(Source data)
* * *

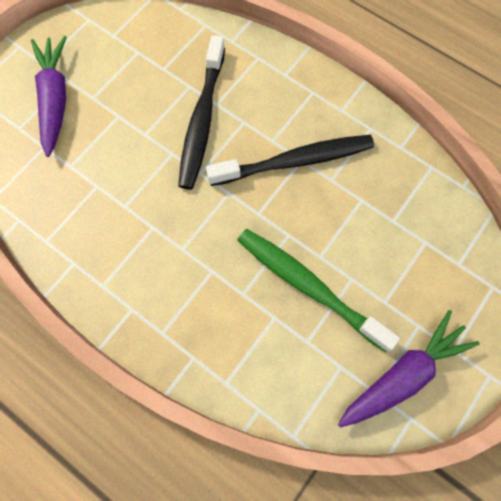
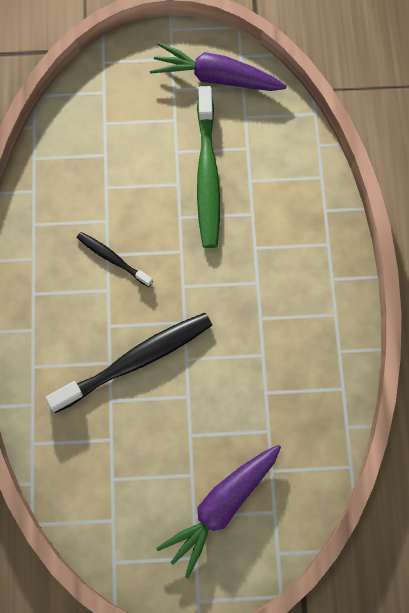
camera: 130 degrees left, 0 degrees up
black toothbrush [206,135,374,186] -> black toothbrush [77,232,153,287], size x0.52

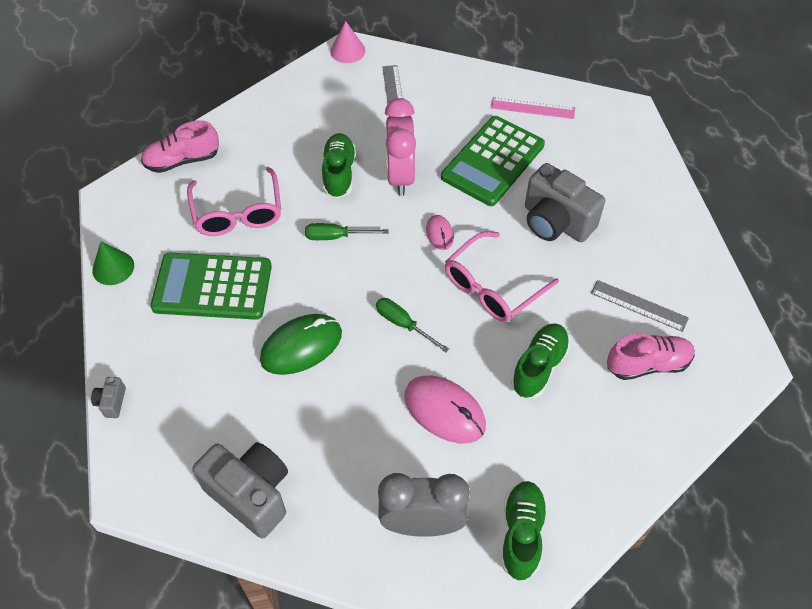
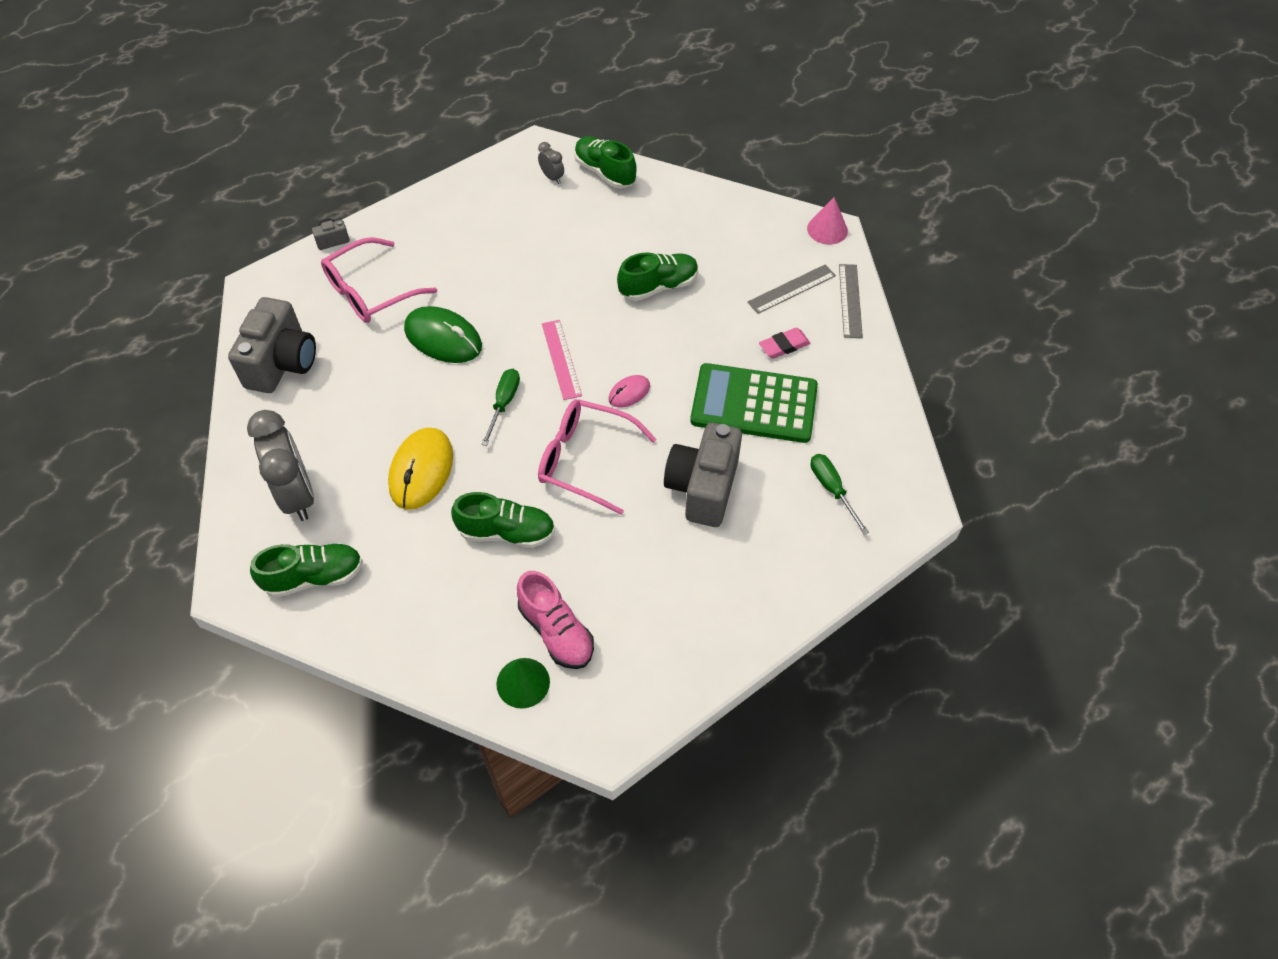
camera: 65 degrees right, 0 degrees up
green cone [92,242,134,285] -> green cone moved to [496,658,550,708]
pink shoe [141,120,219,173] -> green shoe [574,136,637,188]
green calculator [150,253,272,320] -> none
pink glasses [187,167,281,236] -> pink glasses moved to [321,237,437,323]
green screwdriver [305,223,388,240] -> green screwdriver moved to [811,454,869,534]
pink clock [385,98,416,196] -> none
pink mouse [404,376,486,443] -> yellow mouse [388,428,453,510]
pink ruler [491,97,575,119] -> pink ruler moved to [542,320,582,400]
grey ruler [591,280,689,332] -> grey ruler moved to [839,264,863,338]
none -> grey clock [538,142,564,184]
none -> pink eraser [759,328,811,359]

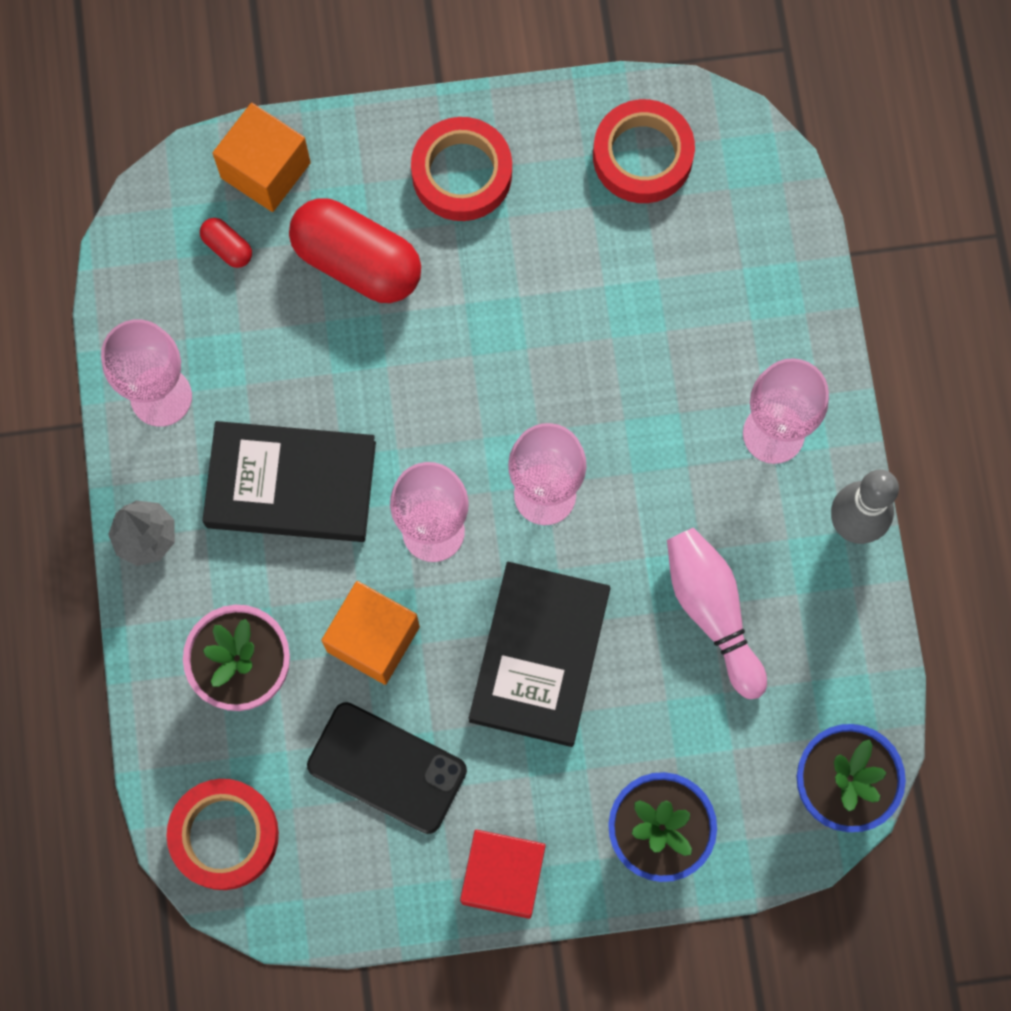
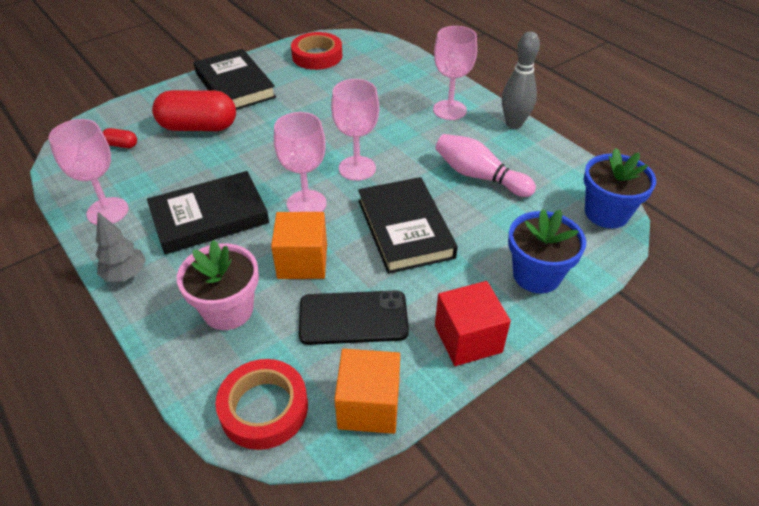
camera: 30 degrees left, 30 degrees down
orange cube [212,103,311,212] -> orange cube moved to [334,349,400,434]
red tape [411,117,512,221] -> black book [194,49,276,110]

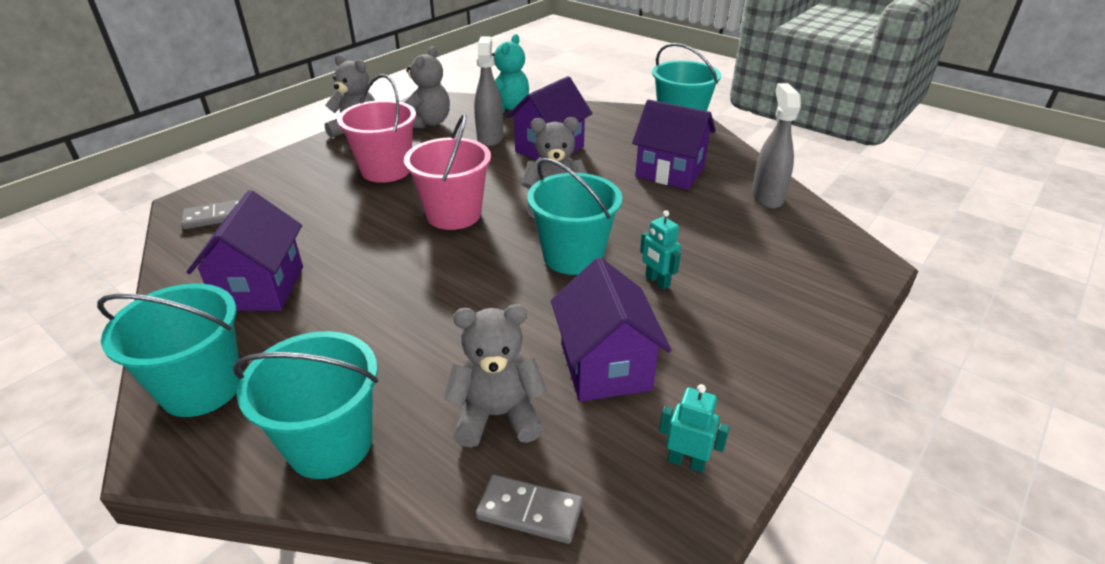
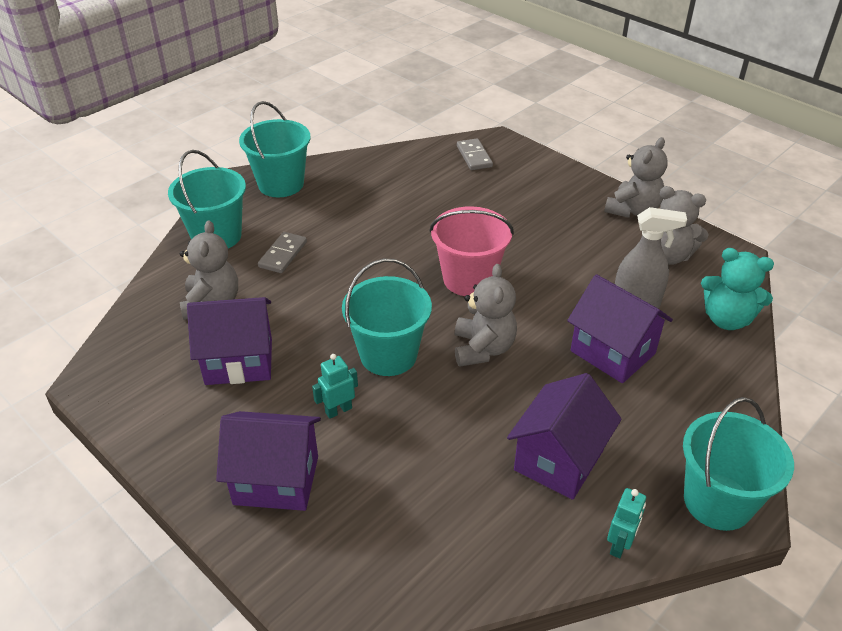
camera: 95 degrees right, 5 degrees up
purple house [187,190,303,311] -> purple house moved to [216,411,321,511]
pink bucket [337,74,416,183] -> none
grey domino [476,474,583,544] -> grey domino moved to [258,232,307,273]
turquoise robot [659,384,730,473] -> turquoise robot moved to [607,488,646,559]
grey spray bottle [752,83,801,209] -> none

* * *

**AIM OF THE EXERCISE:**
Only the lines from the one containing "pink bucket [337,74,416,183] -> none" to the end of the data should be printed, exactly as they stand.

**WRITTEN RESPONSE:**
pink bucket [337,74,416,183] -> none
grey domino [476,474,583,544] -> grey domino moved to [258,232,307,273]
turquoise robot [659,384,730,473] -> turquoise robot moved to [607,488,646,559]
grey spray bottle [752,83,801,209] -> none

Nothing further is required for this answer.